*** DATA SECTION Section Begins ***

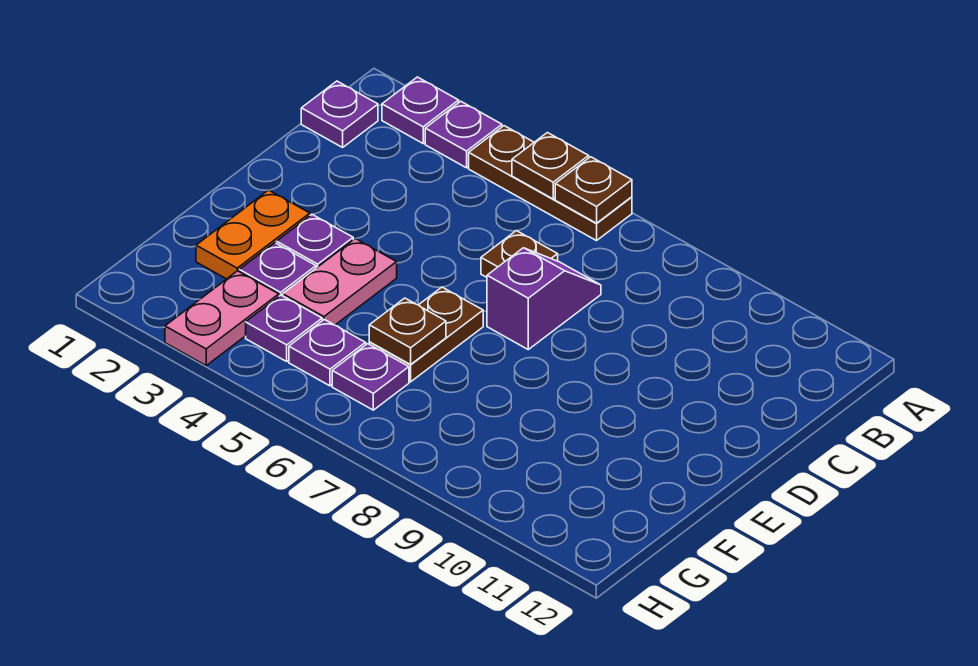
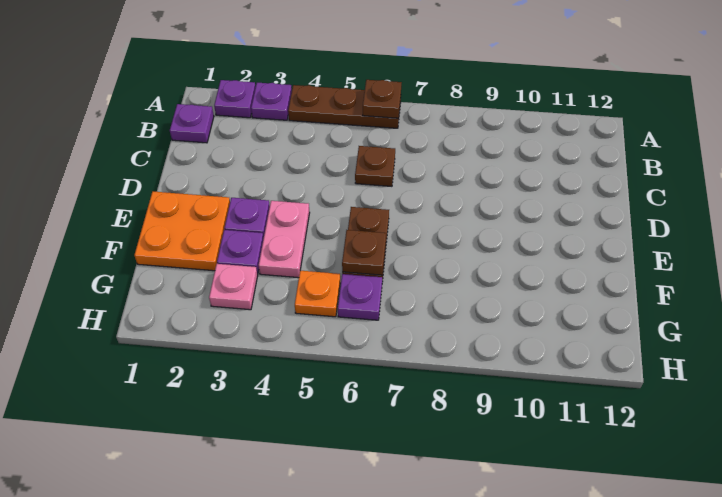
brown plate A5 level 2 -> none
purple slope C7:D7 level 1 top D -> none
orange plate E2:F2 level 1 -> orange plate E1:F2 level 1
pink plate G3:H3 level 1 -> pink plate G3 level 1
purple plate G4 level 1 -> none
purple plate G5 level 1 -> orange plate G5 level 1

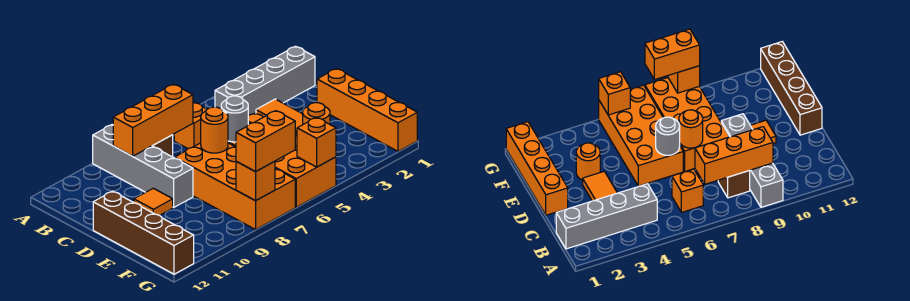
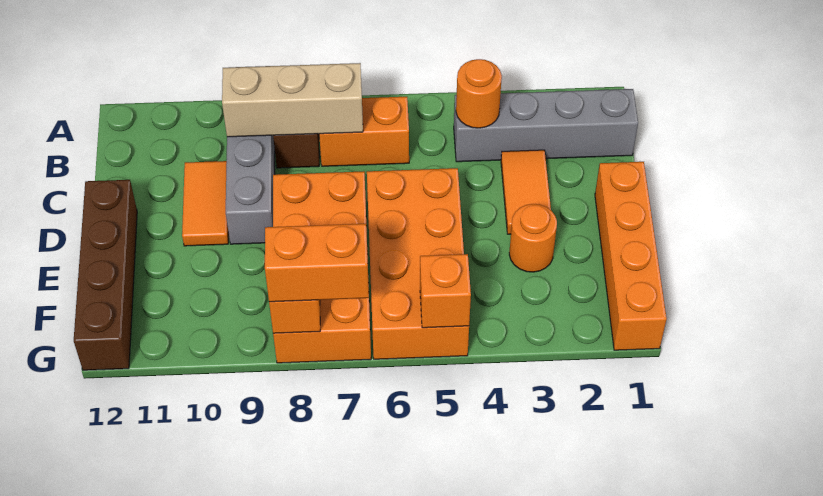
orange brick B6 level 1 -> orange brick B6:B7 level 1
orange brick B7:B9 level 2 -> tan brick B7:B9 level 2
grey round brick D6 level 2 -> none
orange round brick D7 level 2 -> orange round brick B4 level 2
orange tile D10 level 1 -> orange tile C10:D10 level 1

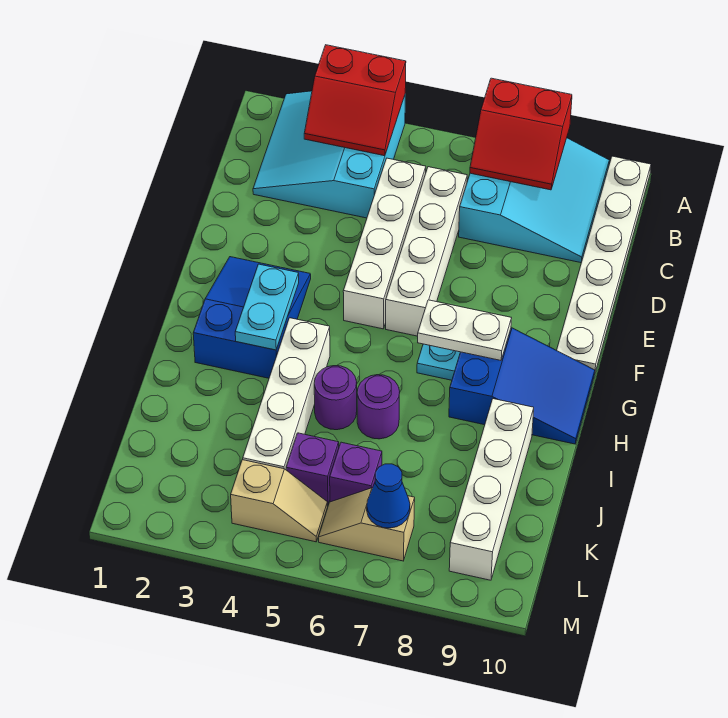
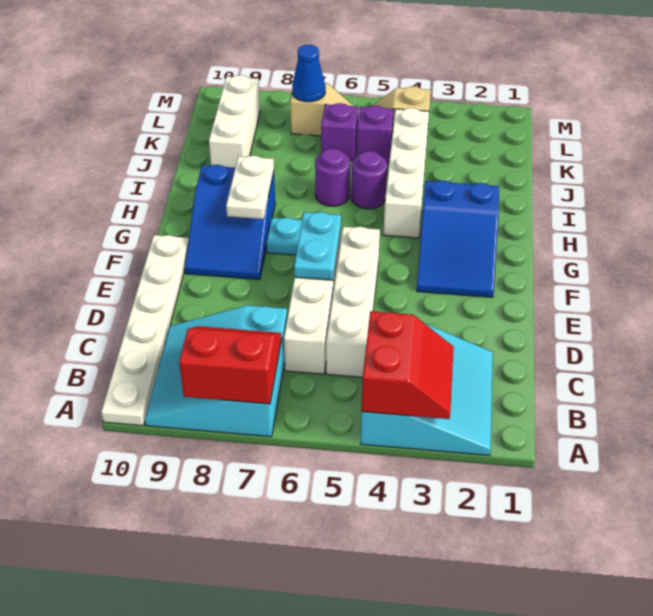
red slope A3:B4 level 2 top A -> red slope A3:B4 level 2 top 4
cyan plate G3:H3 level 2 -> cyan plate E6:F6 level 2
white plate G7:G8 level 2 -> white plate G8:H8 level 2
blue slope G8:H10 level 1 top 8 -> blue slope F8:H9 level 1 top H
white brick I9:L9 level 1 -> white brick J9:L9 level 1

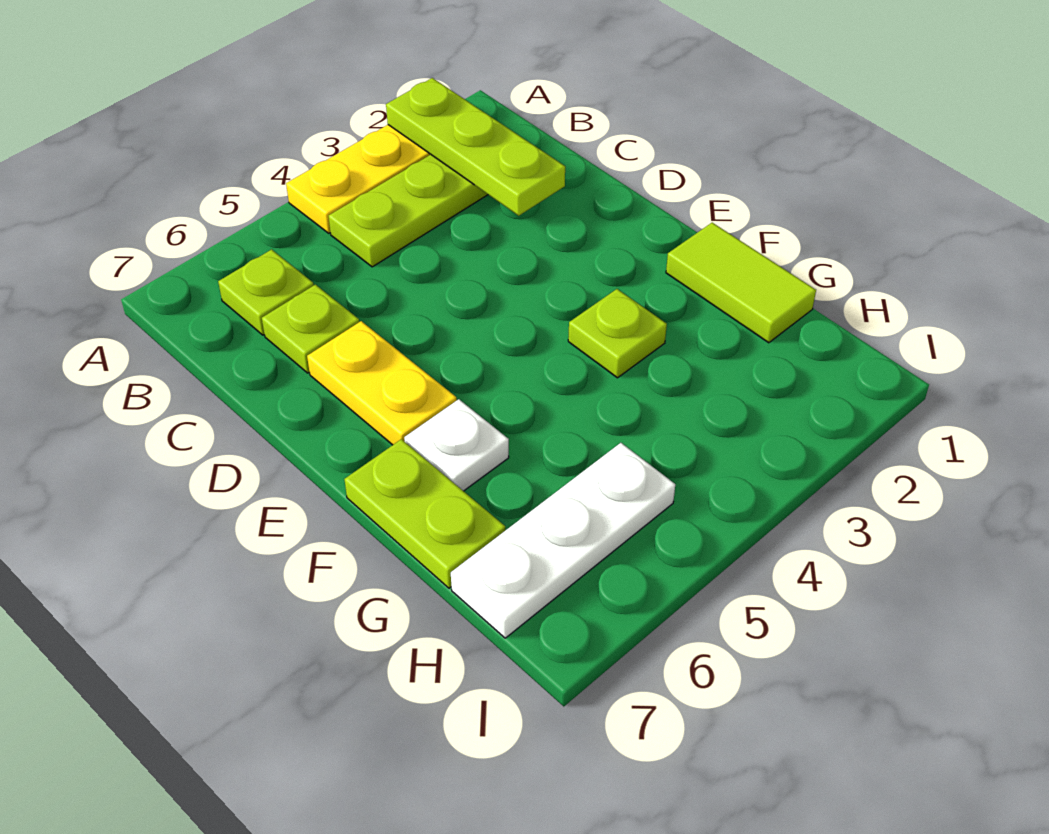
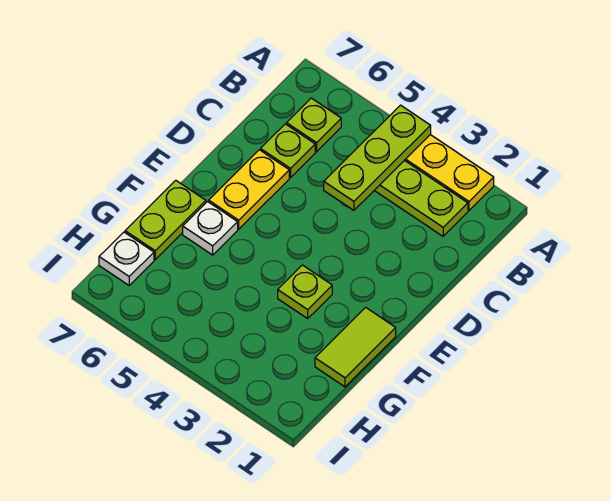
lime plate A2:C2 level 2 -> lime plate A4:C4 level 2
white plate H5:H7 level 1 -> white plate H7 level 1

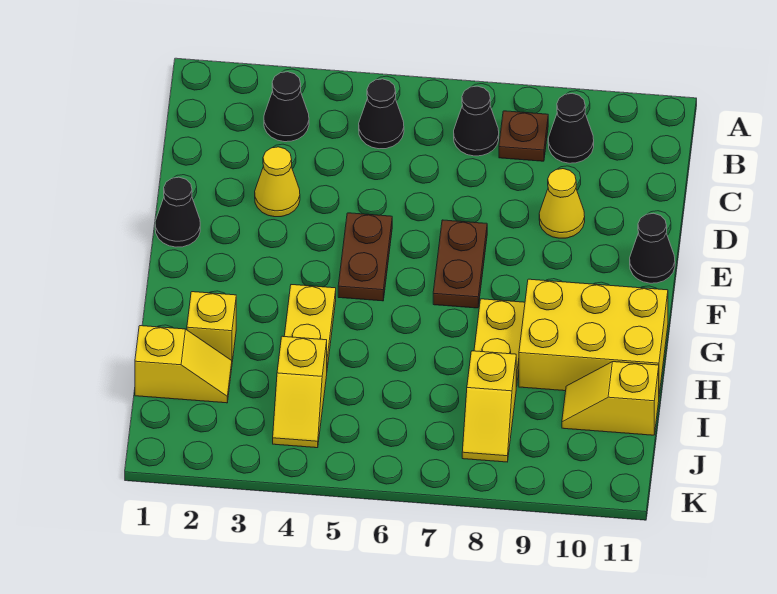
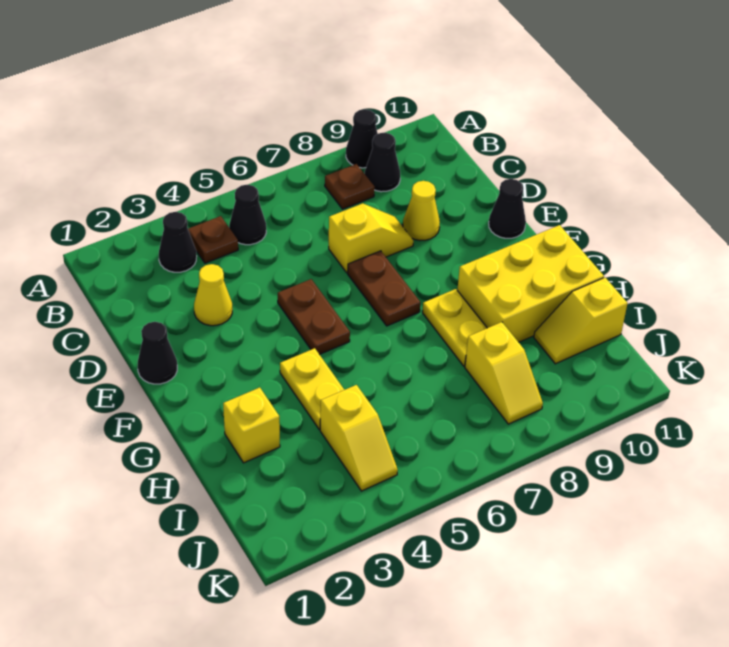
none -> brown plate B4 level 1
black cone B7 level 1 -> black cone A9 level 1
yellow slope I1:I2 level 1 top 1 -> yellow slope D7:D8 level 1 top 7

*** DATA SECTION Section Ends ***

ACTIVITY - Give back exactly the lines of the listing above from the one that contains "purple plate G4 level 1 -> none" up to and including the one that contains "white plate G7:G8", but not the pictures, and no other lines.

COMPLETED EXERCISE -
purple plate G4 level 1 -> none
purple plate G5 level 1 -> orange plate G5 level 1

orange brick B6 level 1 -> orange brick B6:B7 level 1
orange brick B7:B9 level 2 -> tan brick B7:B9 level 2
grey round brick D6 level 2 -> none
orange round brick D7 level 2 -> orange round brick B4 level 2
orange tile D10 level 1 -> orange tile C10:D10 level 1

red slope A3:B4 level 2 top A -> red slope A3:B4 level 2 top 4
cyan plate G3:H3 level 2 -> cyan plate E6:F6 level 2
white plate G7:G8 level 2 -> white plate G8:H8 level 2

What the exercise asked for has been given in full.